━━━━━ Extracted information

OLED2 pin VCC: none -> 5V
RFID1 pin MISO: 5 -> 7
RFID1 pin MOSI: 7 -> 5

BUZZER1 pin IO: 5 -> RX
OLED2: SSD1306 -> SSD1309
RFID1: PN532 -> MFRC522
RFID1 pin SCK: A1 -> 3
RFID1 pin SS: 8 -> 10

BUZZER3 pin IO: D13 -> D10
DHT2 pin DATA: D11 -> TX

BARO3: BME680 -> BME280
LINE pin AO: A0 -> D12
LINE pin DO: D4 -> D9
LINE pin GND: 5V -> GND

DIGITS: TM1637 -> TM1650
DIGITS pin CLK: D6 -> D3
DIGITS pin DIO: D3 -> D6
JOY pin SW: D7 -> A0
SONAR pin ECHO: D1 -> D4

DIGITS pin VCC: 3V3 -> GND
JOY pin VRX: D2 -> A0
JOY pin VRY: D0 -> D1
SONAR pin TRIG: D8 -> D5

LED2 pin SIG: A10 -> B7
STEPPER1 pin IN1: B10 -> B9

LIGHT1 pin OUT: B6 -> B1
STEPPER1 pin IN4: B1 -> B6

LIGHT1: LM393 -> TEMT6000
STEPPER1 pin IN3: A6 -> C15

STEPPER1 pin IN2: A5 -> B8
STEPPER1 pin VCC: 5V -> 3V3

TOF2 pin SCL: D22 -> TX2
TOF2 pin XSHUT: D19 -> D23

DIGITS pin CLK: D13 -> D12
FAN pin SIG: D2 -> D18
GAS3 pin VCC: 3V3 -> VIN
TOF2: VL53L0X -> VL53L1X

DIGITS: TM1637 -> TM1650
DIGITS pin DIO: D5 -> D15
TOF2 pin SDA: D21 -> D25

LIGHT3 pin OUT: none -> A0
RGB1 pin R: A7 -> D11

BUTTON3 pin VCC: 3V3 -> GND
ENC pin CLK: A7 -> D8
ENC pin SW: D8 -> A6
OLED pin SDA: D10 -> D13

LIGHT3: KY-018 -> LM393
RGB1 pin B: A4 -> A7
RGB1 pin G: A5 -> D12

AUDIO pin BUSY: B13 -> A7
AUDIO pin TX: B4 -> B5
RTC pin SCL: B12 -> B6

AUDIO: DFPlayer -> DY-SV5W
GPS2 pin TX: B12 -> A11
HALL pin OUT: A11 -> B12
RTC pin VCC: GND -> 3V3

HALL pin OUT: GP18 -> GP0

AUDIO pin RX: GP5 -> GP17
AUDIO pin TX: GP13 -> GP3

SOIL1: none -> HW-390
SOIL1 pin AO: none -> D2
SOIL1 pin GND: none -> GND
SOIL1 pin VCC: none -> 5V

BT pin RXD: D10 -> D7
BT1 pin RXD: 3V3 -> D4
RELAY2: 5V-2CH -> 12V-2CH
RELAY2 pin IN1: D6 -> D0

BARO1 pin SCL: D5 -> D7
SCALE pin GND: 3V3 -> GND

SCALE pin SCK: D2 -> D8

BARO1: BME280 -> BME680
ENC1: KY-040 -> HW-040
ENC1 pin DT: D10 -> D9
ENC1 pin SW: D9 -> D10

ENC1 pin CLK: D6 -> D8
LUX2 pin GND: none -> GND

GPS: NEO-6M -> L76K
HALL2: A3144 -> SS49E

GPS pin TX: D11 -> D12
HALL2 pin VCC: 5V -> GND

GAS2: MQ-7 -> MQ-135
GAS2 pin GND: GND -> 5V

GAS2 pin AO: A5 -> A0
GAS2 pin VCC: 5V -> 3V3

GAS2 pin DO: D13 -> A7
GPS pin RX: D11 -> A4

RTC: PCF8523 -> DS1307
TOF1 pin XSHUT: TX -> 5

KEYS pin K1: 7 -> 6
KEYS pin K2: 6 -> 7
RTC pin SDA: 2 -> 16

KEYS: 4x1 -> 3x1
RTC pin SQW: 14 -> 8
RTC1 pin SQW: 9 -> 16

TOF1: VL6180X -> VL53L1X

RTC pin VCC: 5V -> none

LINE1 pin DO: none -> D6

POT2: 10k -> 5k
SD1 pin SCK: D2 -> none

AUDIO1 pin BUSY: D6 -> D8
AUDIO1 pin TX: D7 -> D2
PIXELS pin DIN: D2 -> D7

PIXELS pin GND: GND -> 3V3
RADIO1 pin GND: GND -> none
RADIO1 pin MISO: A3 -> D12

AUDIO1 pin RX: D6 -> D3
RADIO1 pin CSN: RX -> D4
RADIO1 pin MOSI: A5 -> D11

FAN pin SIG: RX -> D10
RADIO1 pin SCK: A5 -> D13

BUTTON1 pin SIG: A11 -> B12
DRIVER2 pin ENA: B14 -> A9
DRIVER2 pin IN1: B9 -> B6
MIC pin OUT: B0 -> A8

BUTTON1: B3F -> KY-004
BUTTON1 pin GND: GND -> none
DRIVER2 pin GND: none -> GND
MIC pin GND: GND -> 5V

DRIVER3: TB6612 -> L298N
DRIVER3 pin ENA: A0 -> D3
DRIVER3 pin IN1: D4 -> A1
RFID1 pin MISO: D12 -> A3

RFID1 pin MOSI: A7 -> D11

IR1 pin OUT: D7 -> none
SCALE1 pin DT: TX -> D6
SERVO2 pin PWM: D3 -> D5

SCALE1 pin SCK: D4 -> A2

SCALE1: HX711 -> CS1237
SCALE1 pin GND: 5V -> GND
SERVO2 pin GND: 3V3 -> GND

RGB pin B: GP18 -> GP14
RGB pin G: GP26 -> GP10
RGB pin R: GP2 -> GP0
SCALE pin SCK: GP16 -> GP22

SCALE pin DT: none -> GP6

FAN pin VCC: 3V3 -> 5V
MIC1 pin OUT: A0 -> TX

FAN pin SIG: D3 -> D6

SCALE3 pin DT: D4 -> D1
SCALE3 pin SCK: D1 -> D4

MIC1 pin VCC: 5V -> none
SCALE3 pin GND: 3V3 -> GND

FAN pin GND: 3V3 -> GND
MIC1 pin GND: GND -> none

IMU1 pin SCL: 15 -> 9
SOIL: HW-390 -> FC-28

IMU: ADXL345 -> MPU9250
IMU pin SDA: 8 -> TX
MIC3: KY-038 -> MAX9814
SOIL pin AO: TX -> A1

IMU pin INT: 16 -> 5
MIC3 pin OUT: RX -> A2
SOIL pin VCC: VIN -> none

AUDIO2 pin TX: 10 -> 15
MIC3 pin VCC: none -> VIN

━━━━━━━━━━

The task ->
All of the material above needs to be output exactly, with no line left out.

Your response ->
OLED2 pin VCC: none -> 5V
RFID1 pin MISO: 5 -> 7
RFID1 pin MOSI: 7 -> 5

BUZZER1 pin IO: 5 -> RX
OLED2: SSD1306 -> SSD1309
RFID1: PN532 -> MFRC522
RFID1 pin SCK: A1 -> 3
RFID1 pin SS: 8 -> 10

BUZZER3 pin IO: D13 -> D10
DHT2 pin DATA: D11 -> TX

BARO3: BME680 -> BME280
LINE pin AO: A0 -> D12
LINE pin DO: D4 -> D9
LINE pin GND: 5V -> GND

DIGITS: TM1637 -> TM1650
DIGITS pin CLK: D6 -> D3
DIGITS pin DIO: D3 -> D6
JOY pin SW: D7 -> A0
SONAR pin ECHO: D1 -> D4

DIGITS pin VCC: 3V3 -> GND
JOY pin VRX: D2 -> A0
JOY pin VRY: D0 -> D1
SONAR pin TRIG: D8 -> D5

LED2 pin SIG: A10 -> B7
STEPPER1 pin IN1: B10 -> B9

LIGHT1 pin OUT: B6 -> B1
STEPPER1 pin IN4: B1 -> B6

LIGHT1: LM393 -> TEMT6000
STEPPER1 pin IN3: A6 -> C15

STEPPER1 pin IN2: A5 -> B8
STEPPER1 pin VCC: 5V -> 3V3

TOF2 pin SCL: D22 -> TX2
TOF2 pin XSHUT: D19 -> D23

DIGITS pin CLK: D13 -> D12
FAN pin SIG: D2 -> D18
GAS3 pin VCC: 3V3 -> VIN
TOF2: VL53L0X -> VL53L1X

DIGITS: TM1637 -> TM1650
DIGITS pin DIO: D5 -> D15
TOF2 pin SDA: D21 -> D25

LIGHT3 pin OUT: none -> A0
RGB1 pin R: A7 -> D11

BUTTON3 pin VCC: 3V3 -> GND
ENC pin CLK: A7 -> D8
ENC pin SW: D8 -> A6
OLED pin SDA: D10 -> D13

LIGHT3: KY-018 -> LM393
RGB1 pin B: A4 -> A7
RGB1 pin G: A5 -> D12

AUDIO pin BUSY: B13 -> A7
AUDIO pin TX: B4 -> B5
RTC pin SCL: B12 -> B6

AUDIO: DFPlayer -> DY-SV5W
GPS2 pin TX: B12 -> A11
HALL pin OUT: A11 -> B12
RTC pin VCC: GND -> 3V3

HALL pin OUT: GP18 -> GP0

AUDIO pin RX: GP5 -> GP17
AUDIO pin TX: GP13 -> GP3

SOIL1: none -> HW-390
SOIL1 pin AO: none -> D2
SOIL1 pin GND: none -> GND
SOIL1 pin VCC: none -> 5V

BT pin RXD: D10 -> D7
BT1 pin RXD: 3V3 -> D4
RELAY2: 5V-2CH -> 12V-2CH
RELAY2 pin IN1: D6 -> D0

BARO1 pin SCL: D5 -> D7
SCALE pin GND: 3V3 -> GND

SCALE pin SCK: D2 -> D8

BARO1: BME280 -> BME680
ENC1: KY-040 -> HW-040
ENC1 pin DT: D10 -> D9
ENC1 pin SW: D9 -> D10

ENC1 pin CLK: D6 -> D8
LUX2 pin GND: none -> GND

GPS: NEO-6M -> L76K
HALL2: A3144 -> SS49E

GPS pin TX: D11 -> D12
HALL2 pin VCC: 5V -> GND

GAS2: MQ-7 -> MQ-135
GAS2 pin GND: GND -> 5V

GAS2 pin AO: A5 -> A0
GAS2 pin VCC: 5V -> 3V3

GAS2 pin DO: D13 -> A7
GPS pin RX: D11 -> A4

RTC: PCF8523 -> DS1307
TOF1 pin XSHUT: TX -> 5

KEYS pin K1: 7 -> 6
KEYS pin K2: 6 -> 7
RTC pin SDA: 2 -> 16

KEYS: 4x1 -> 3x1
RTC pin SQW: 14 -> 8
RTC1 pin SQW: 9 -> 16

TOF1: VL6180X -> VL53L1X

RTC pin VCC: 5V -> none

LINE1 pin DO: none -> D6

POT2: 10k -> 5k
SD1 pin SCK: D2 -> none

AUDIO1 pin BUSY: D6 -> D8
AUDIO1 pin TX: D7 -> D2
PIXELS pin DIN: D2 -> D7

PIXELS pin GND: GND -> 3V3
RADIO1 pin GND: GND -> none
RADIO1 pin MISO: A3 -> D12

AUDIO1 pin RX: D6 -> D3
RADIO1 pin CSN: RX -> D4
RADIO1 pin MOSI: A5 -> D11

FAN pin SIG: RX -> D10
RADIO1 pin SCK: A5 -> D13

BUTTON1 pin SIG: A11 -> B12
DRIVER2 pin ENA: B14 -> A9
DRIVER2 pin IN1: B9 -> B6
MIC pin OUT: B0 -> A8

BUTTON1: B3F -> KY-004
BUTTON1 pin GND: GND -> none
DRIVER2 pin GND: none -> GND
MIC pin GND: GND -> 5V

DRIVER3: TB6612 -> L298N
DRIVER3 pin ENA: A0 -> D3
DRIVER3 pin IN1: D4 -> A1
RFID1 pin MISO: D12 -> A3

RFID1 pin MOSI: A7 -> D11

IR1 pin OUT: D7 -> none
SCALE1 pin DT: TX -> D6
SERVO2 pin PWM: D3 -> D5

SCALE1 pin SCK: D4 -> A2

SCALE1: HX711 -> CS1237
SCALE1 pin GND: 5V -> GND
SERVO2 pin GND: 3V3 -> GND

RGB pin B: GP18 -> GP14
RGB pin G: GP26 -> GP10
RGB pin R: GP2 -> GP0
SCALE pin SCK: GP16 -> GP22

SCALE pin DT: none -> GP6

FAN pin VCC: 3V3 -> 5V
MIC1 pin OUT: A0 -> TX

FAN pin SIG: D3 -> D6

SCALE3 pin DT: D4 -> D1
SCALE3 pin SCK: D1 -> D4

MIC1 pin VCC: 5V -> none
SCALE3 pin GND: 3V3 -> GND

FAN pin GND: 3V3 -> GND
MIC1 pin GND: GND -> none

IMU1 pin SCL: 15 -> 9
SOIL: HW-390 -> FC-28

IMU: ADXL345 -> MPU9250
IMU pin SDA: 8 -> TX
MIC3: KY-038 -> MAX9814
SOIL pin AO: TX -> A1

IMU pin INT: 16 -> 5
MIC3 pin OUT: RX -> A2
SOIL pin VCC: VIN -> none

AUDIO2 pin TX: 10 -> 15
MIC3 pin VCC: none -> VIN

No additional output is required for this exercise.